(Object state change records)
* * * *

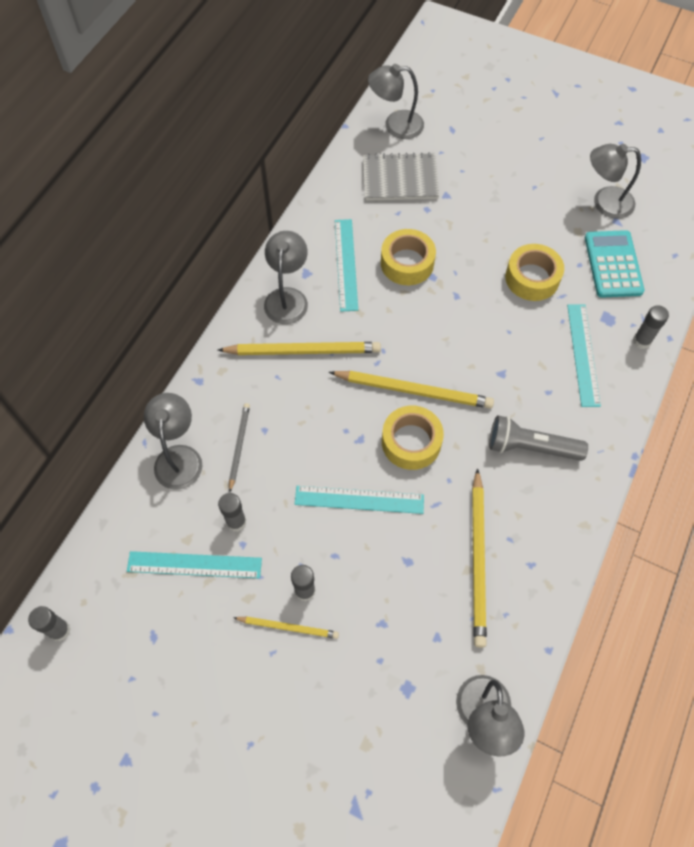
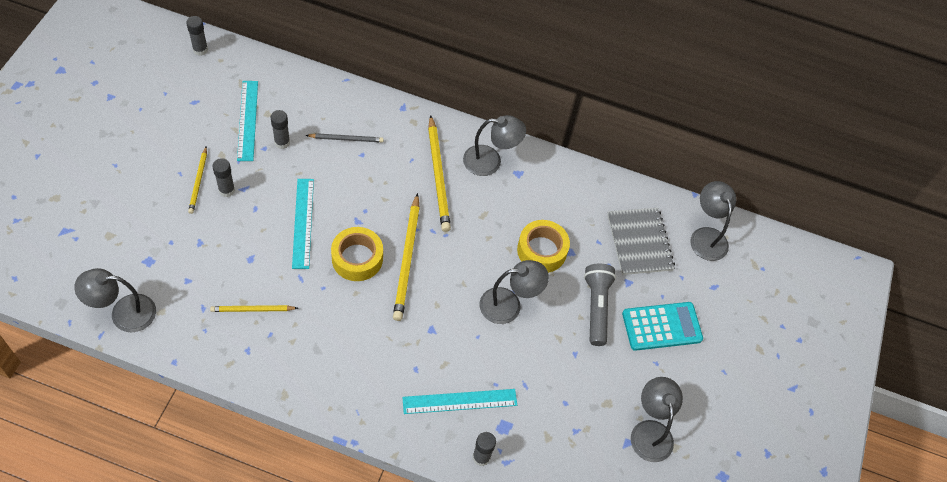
camera: 75 degrees right, 5 degrees down
grey lamp [144,393,202,490] -> grey lamp moved to [480,260,549,324]
turquoise ruler [335,219,358,312] -> none
yellow pencil [472,468,487,648] -> yellow pencil [210,305,298,312], size x0.56
grey flashlight [489,415,588,461] -> grey flashlight moved to [584,264,616,346]
yellow tape [505,244,564,301] -> none
turquoise calculator [585,230,644,298] -> turquoise calculator moved to [622,302,703,351]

* * * *

◆ Work item
Print out each record exactly as shown, but keep the pictures out.

◆ Output for this exercise
camera: 75 degrees right, 5 degrees down
grey lamp [144,393,202,490] -> grey lamp moved to [480,260,549,324]
turquoise ruler [335,219,358,312] -> none
yellow pencil [472,468,487,648] -> yellow pencil [210,305,298,312], size x0.56
grey flashlight [489,415,588,461] -> grey flashlight moved to [584,264,616,346]
yellow tape [505,244,564,301] -> none
turquoise calculator [585,230,644,298] -> turquoise calculator moved to [622,302,703,351]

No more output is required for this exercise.